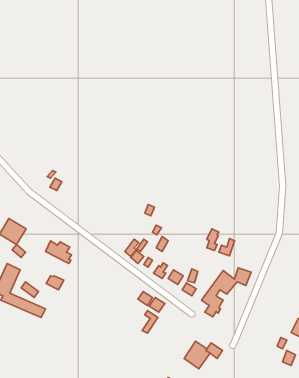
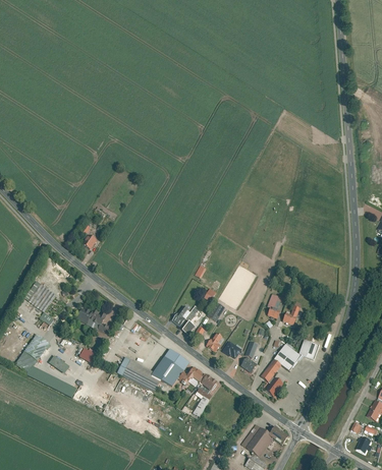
building: none -> [117,348,189,391]

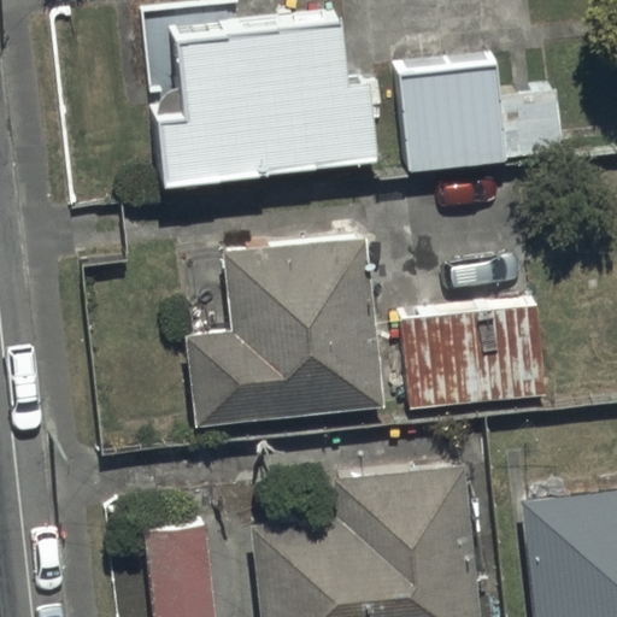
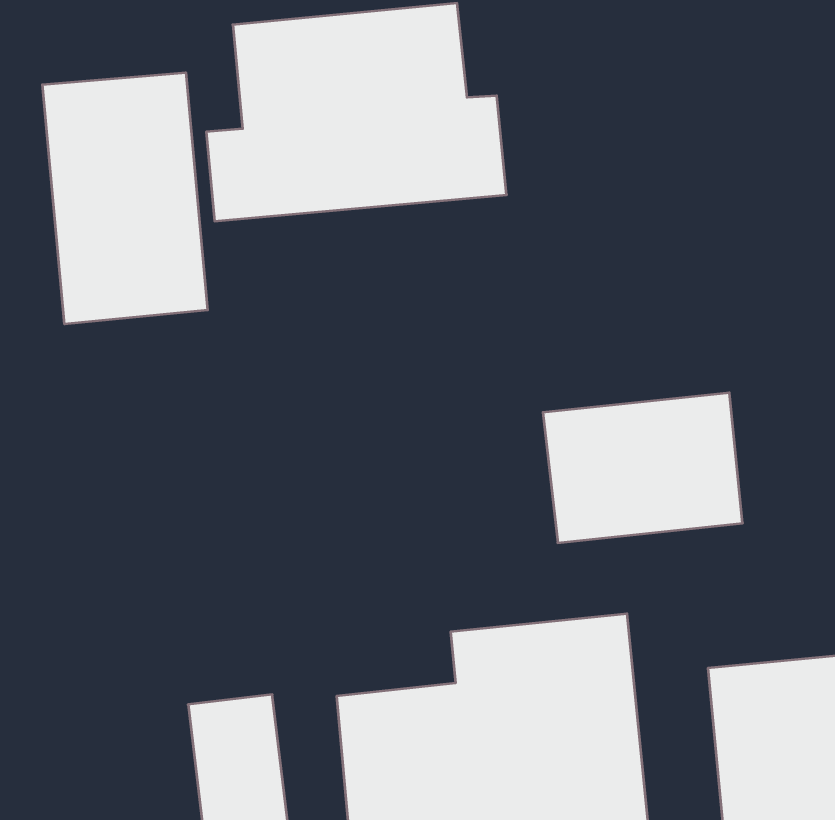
building: [398,64,564,171] -> none
building: none -> [42,73,208,324]
building: [187,236,380,425] -> none

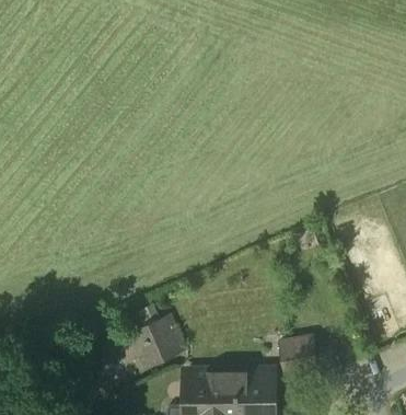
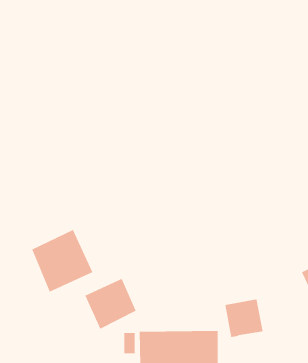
building: none -> [31,229,93,293]

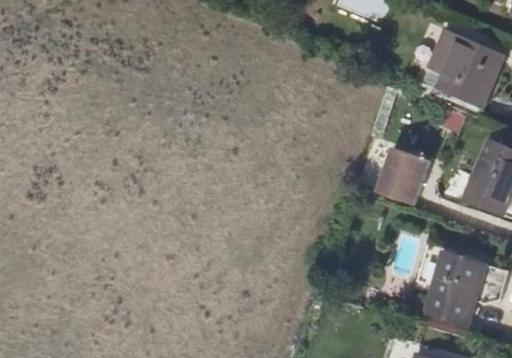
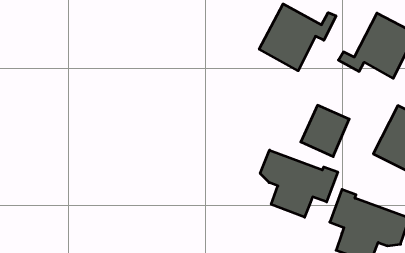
building: none -> [259,4,336,71]
building: none -> [260,150,338,217]

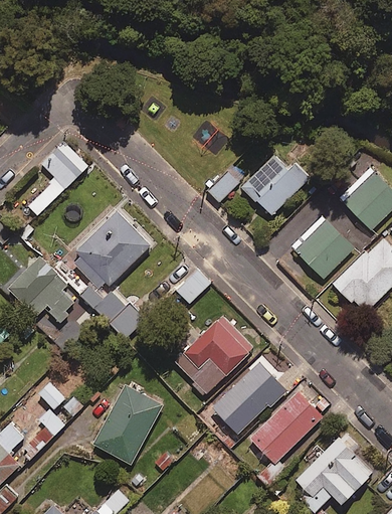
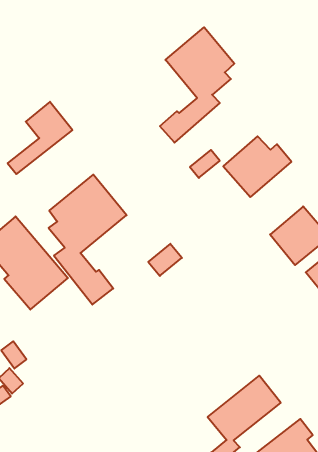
building: none -> [160,27,234,143]
building: [175,321,247,393] -> none
building: [212,362,284,434] -> none
building: [92,385,162,465] -> none

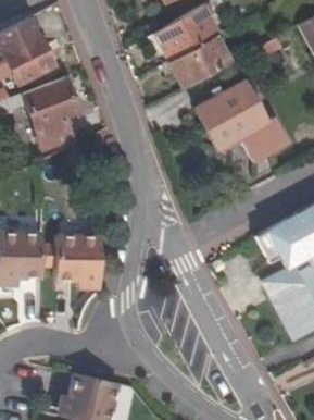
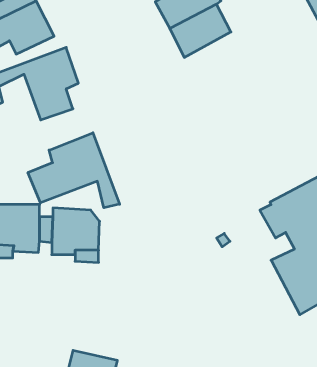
building: [193,78,289,161] -> none
building: none -> [28,133,120,208]

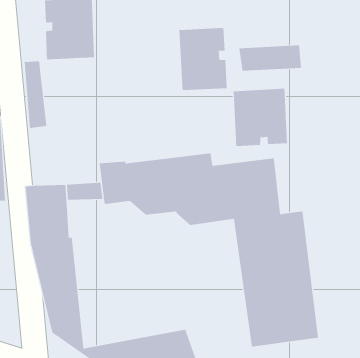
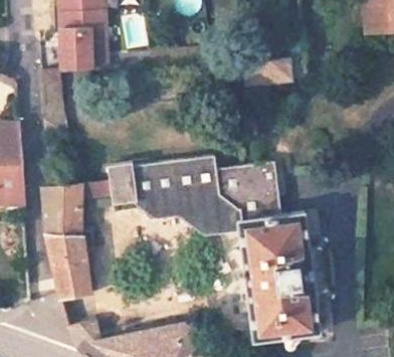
building: [179,27,227,91] -> none
building: [233,88,288,147] -> none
—————
◆ GOAL OF THE EXERCISE
Your task is to reproduce exactly the lines from the one with "building: none -> [259,4,336,71]" to the end of the material, both included, with the pictures left out.

◆ ANSWER BOX
building: none -> [259,4,336,71]
building: none -> [260,150,338,217]

building: none -> [160,27,234,143]
building: [175,321,247,393] -> none
building: [212,362,284,434] -> none
building: [92,385,162,465] -> none

building: [193,78,289,161] -> none
building: none -> [28,133,120,208]

building: [179,27,227,91] -> none
building: [233,88,288,147] -> none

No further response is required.